**Task description:**
Write the listing out again word for word, leaving each picture behind.

**Exercise data:**

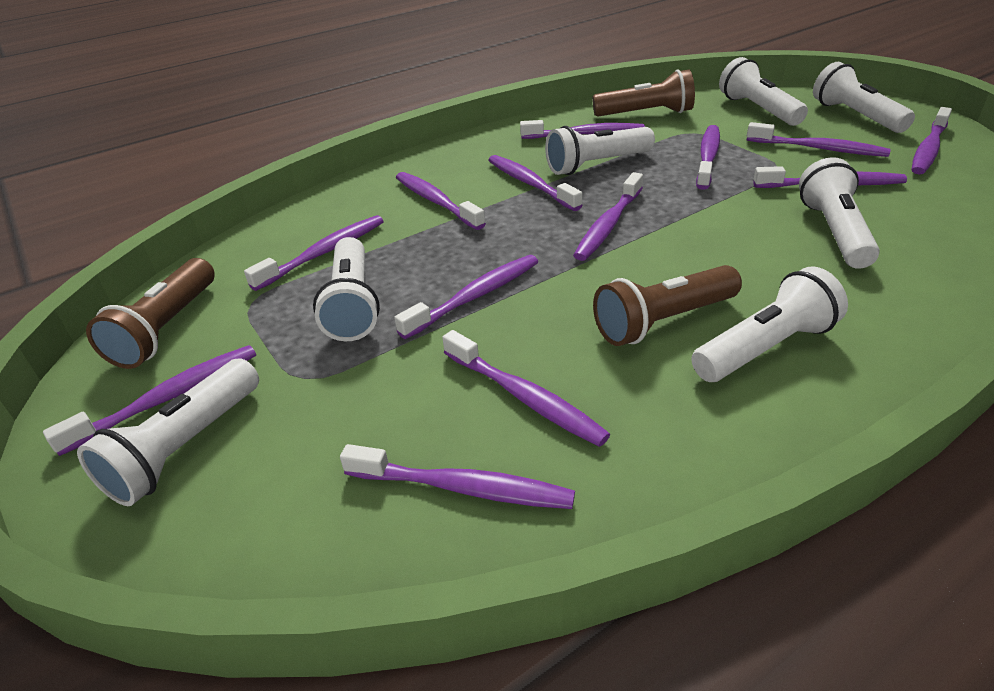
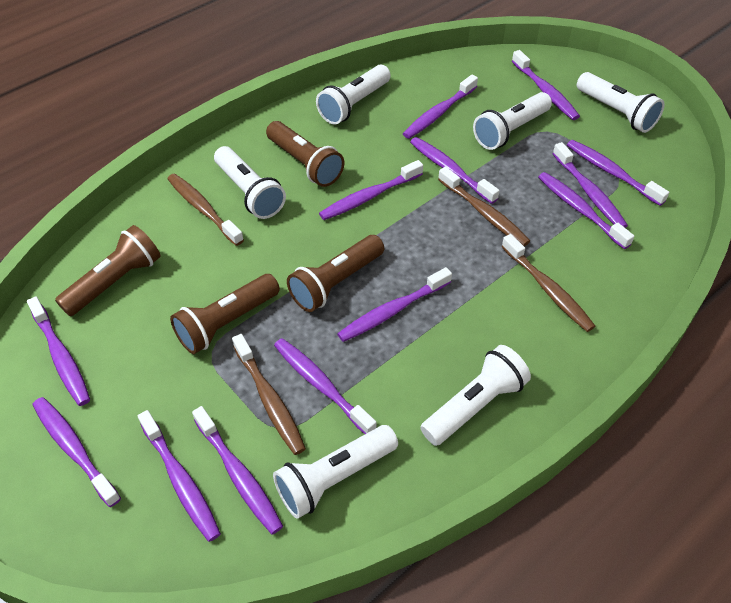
brown flashlight: 3 -> 4
brown toothbrush: 0 -> 4
white flashlight: 7 -> 6

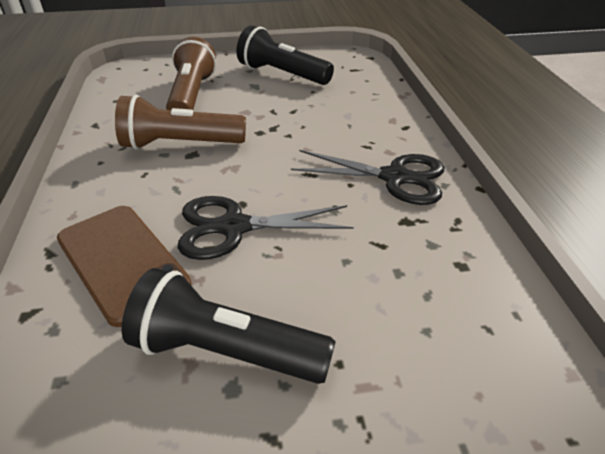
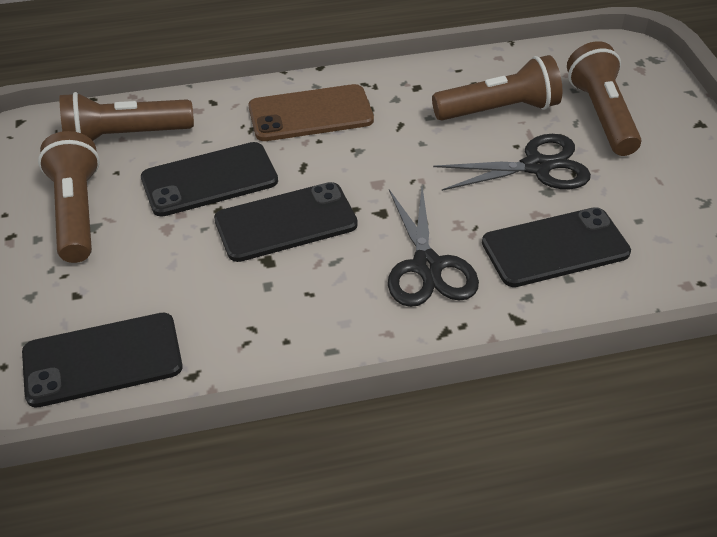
black flashlight: 2 -> 0
black phone: 0 -> 4
brown flashlight: 2 -> 4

**Exercise output:**
brown flashlight: 3 -> 4
brown toothbrush: 0 -> 4
white flashlight: 7 -> 6

black flashlight: 2 -> 0
black phone: 0 -> 4
brown flashlight: 2 -> 4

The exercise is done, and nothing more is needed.